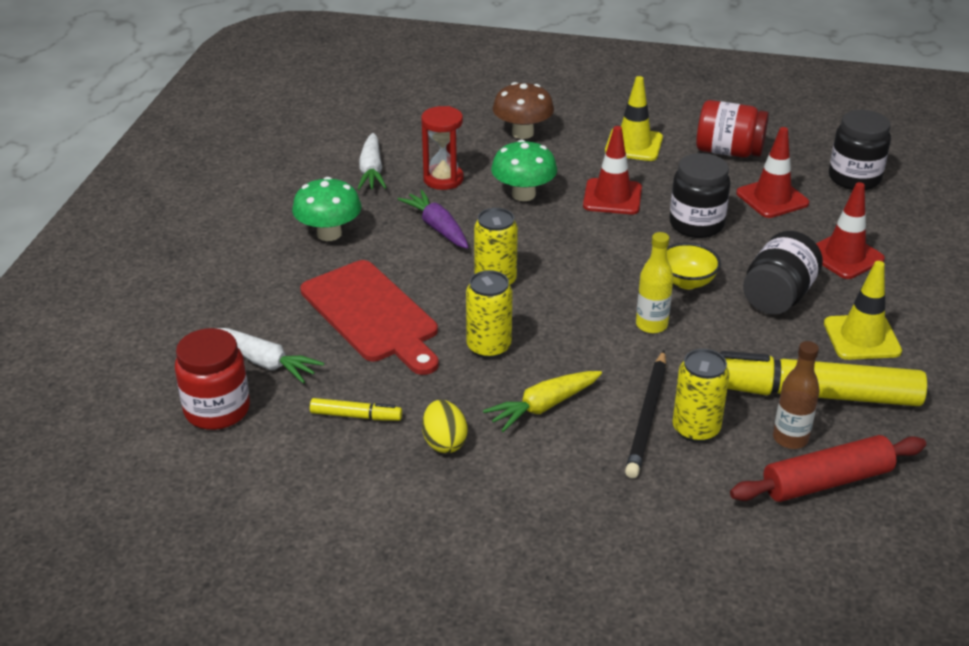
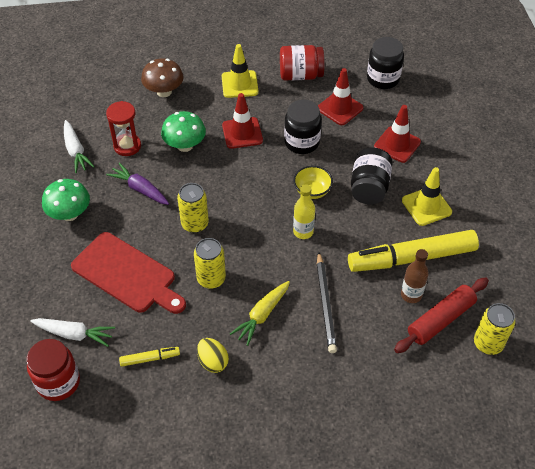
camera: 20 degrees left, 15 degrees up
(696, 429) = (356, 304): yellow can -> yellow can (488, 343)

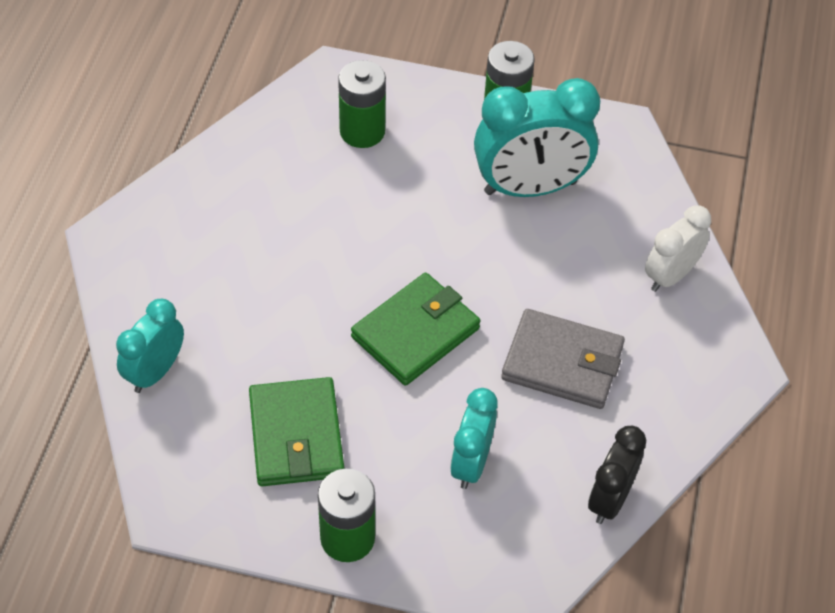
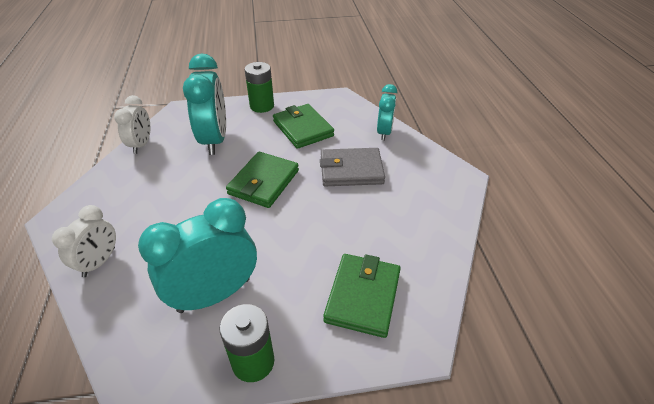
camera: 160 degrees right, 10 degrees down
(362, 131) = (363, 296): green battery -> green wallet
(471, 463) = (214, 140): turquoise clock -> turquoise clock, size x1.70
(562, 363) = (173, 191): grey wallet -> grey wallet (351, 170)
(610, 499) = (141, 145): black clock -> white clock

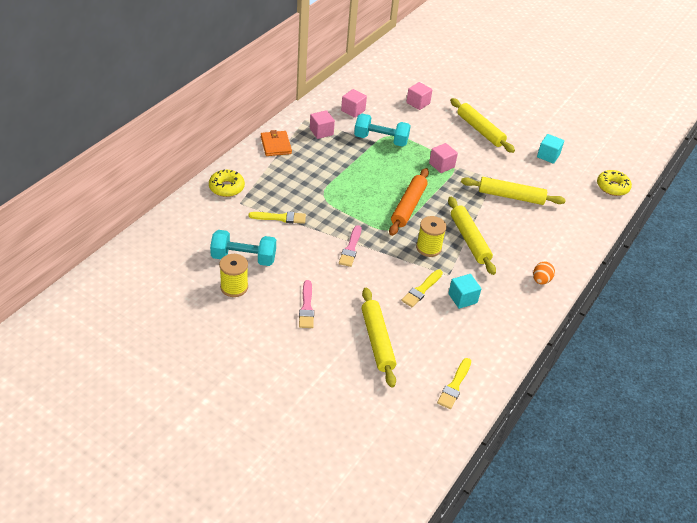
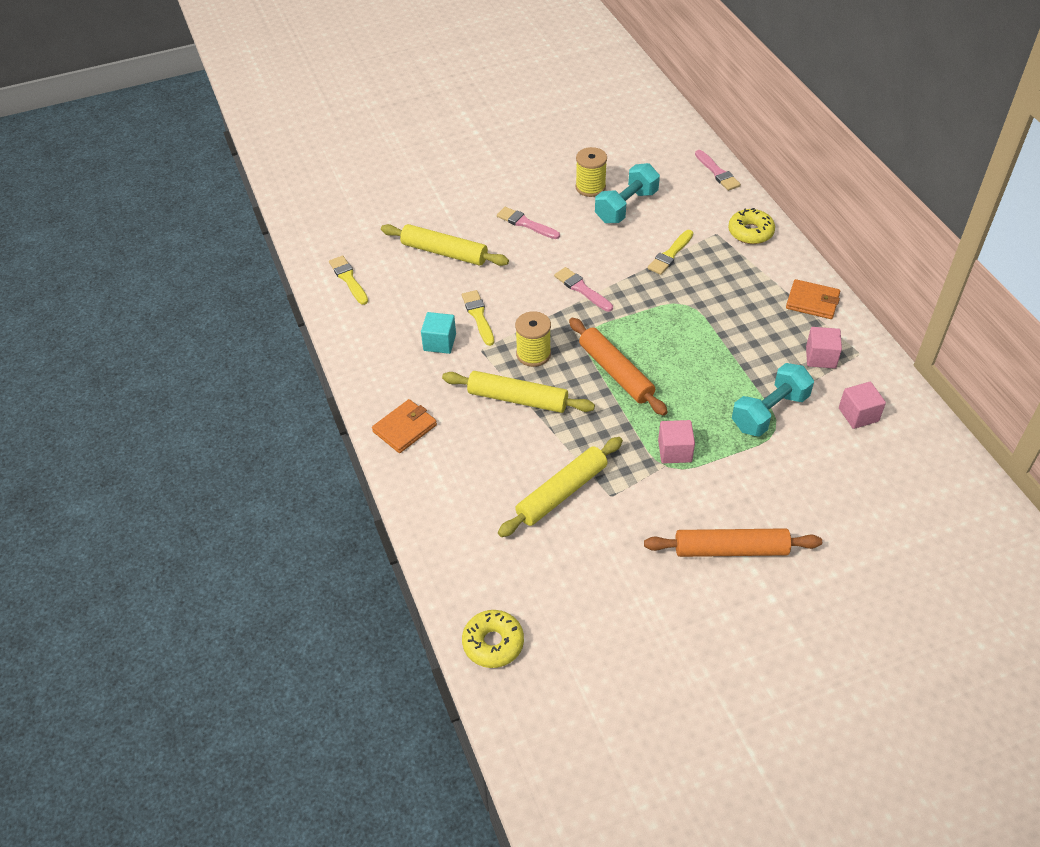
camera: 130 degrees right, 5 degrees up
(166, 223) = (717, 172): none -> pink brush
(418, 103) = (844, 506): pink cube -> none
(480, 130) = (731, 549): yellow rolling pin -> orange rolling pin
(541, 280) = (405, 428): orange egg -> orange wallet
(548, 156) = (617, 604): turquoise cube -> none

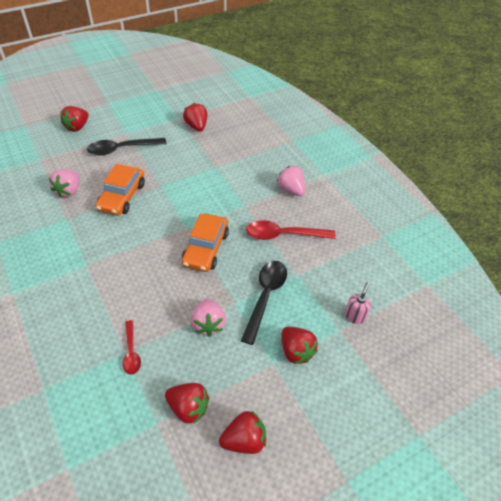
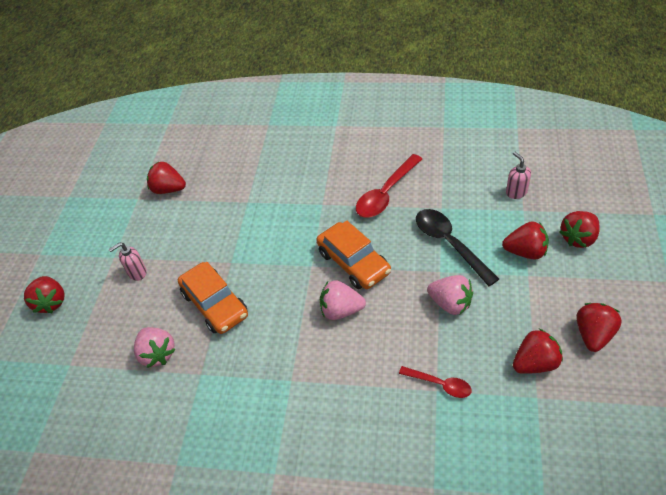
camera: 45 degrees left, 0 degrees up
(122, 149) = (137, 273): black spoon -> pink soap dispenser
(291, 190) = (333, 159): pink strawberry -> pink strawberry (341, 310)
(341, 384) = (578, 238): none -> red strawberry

---

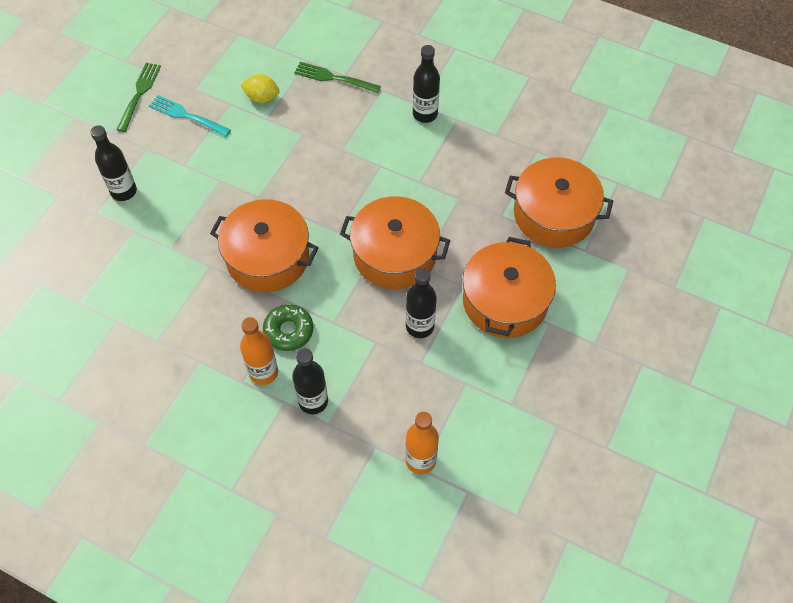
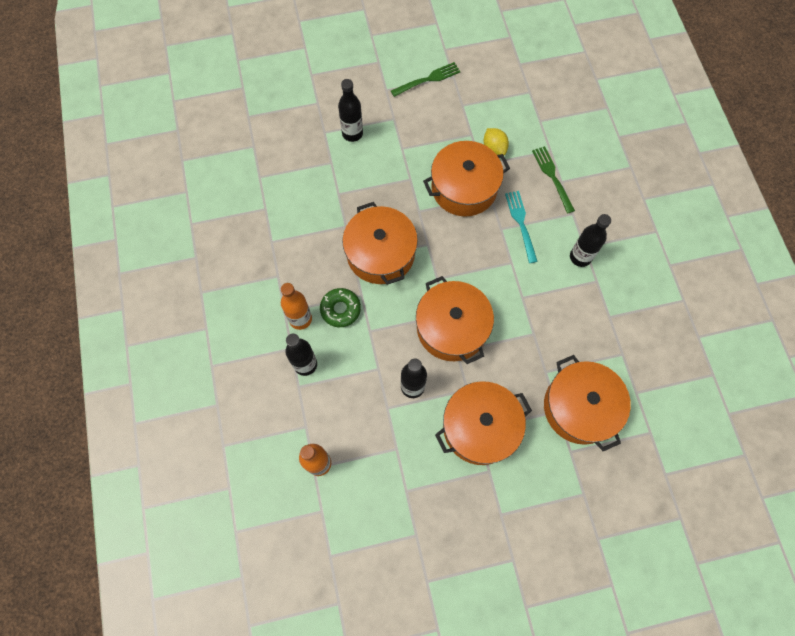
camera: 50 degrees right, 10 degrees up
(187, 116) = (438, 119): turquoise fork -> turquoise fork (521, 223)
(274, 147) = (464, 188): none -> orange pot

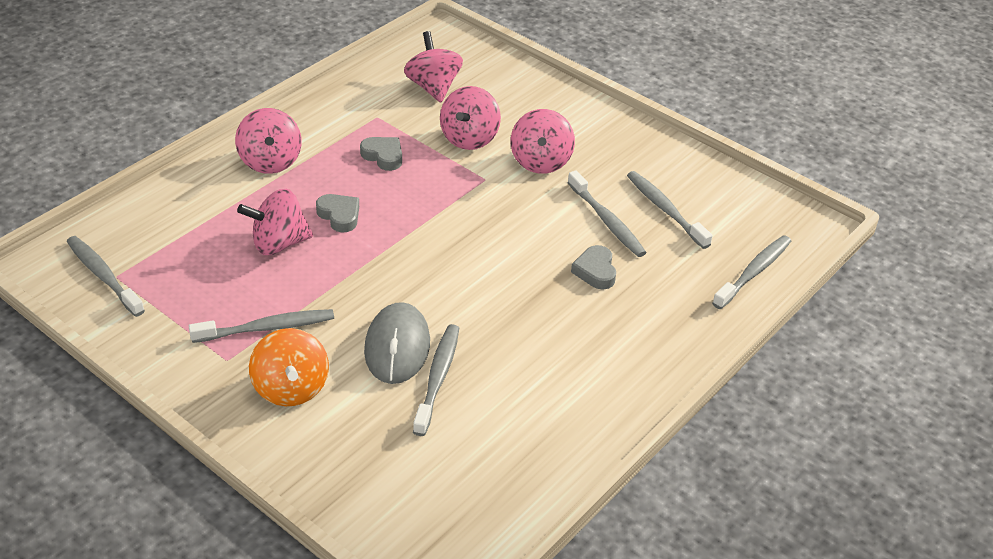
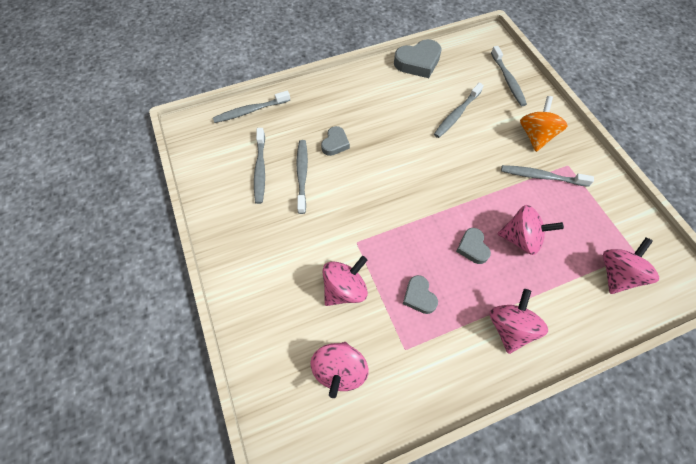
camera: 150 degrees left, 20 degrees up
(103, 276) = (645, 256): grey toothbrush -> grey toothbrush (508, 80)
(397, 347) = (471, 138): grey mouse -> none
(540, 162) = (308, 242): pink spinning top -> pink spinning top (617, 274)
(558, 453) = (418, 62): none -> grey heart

▸ **What you should do**
All lines above from the line with "camera: 150 degrees left, 20 degrees up" through the line with "(558, 453) = (418, 62): none -> grey heart", both included, are to be set down exactly, with nothing else.

▸ **Problem solution**
camera: 150 degrees left, 20 degrees up
(103, 276) = (645, 256): grey toothbrush -> grey toothbrush (508, 80)
(397, 347) = (471, 138): grey mouse -> none
(540, 162) = (308, 242): pink spinning top -> pink spinning top (617, 274)
(558, 453) = (418, 62): none -> grey heart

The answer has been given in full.